*** Recorded information Section Begins ***
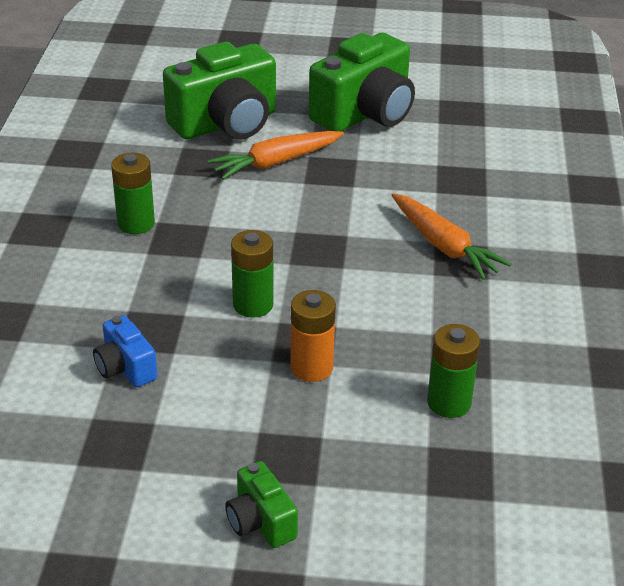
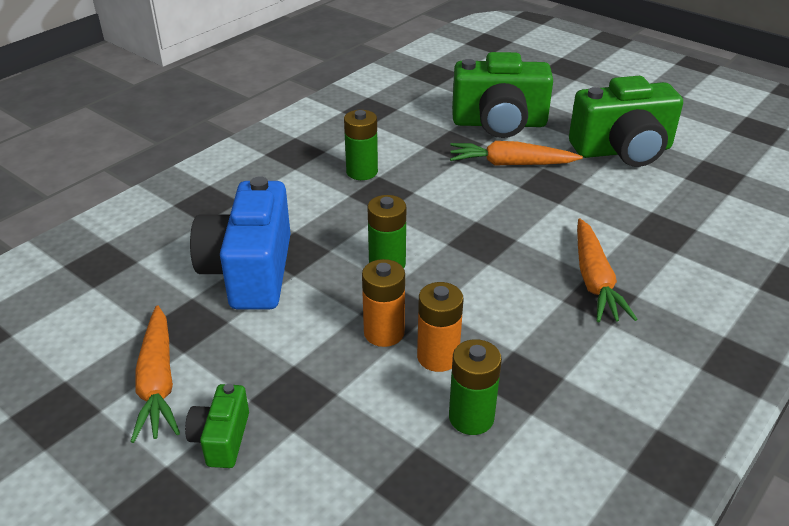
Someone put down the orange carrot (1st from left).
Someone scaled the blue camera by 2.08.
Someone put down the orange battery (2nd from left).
*** Recorded information Section Ends ***
=== Assignment ===
Leave the images out and give the rest of the data again exactly.

=== Exercise solution ===
Someone put down the orange carrot (1st from left).
Someone scaled the blue camera by 2.08.
Someone put down the orange battery (2nd from left).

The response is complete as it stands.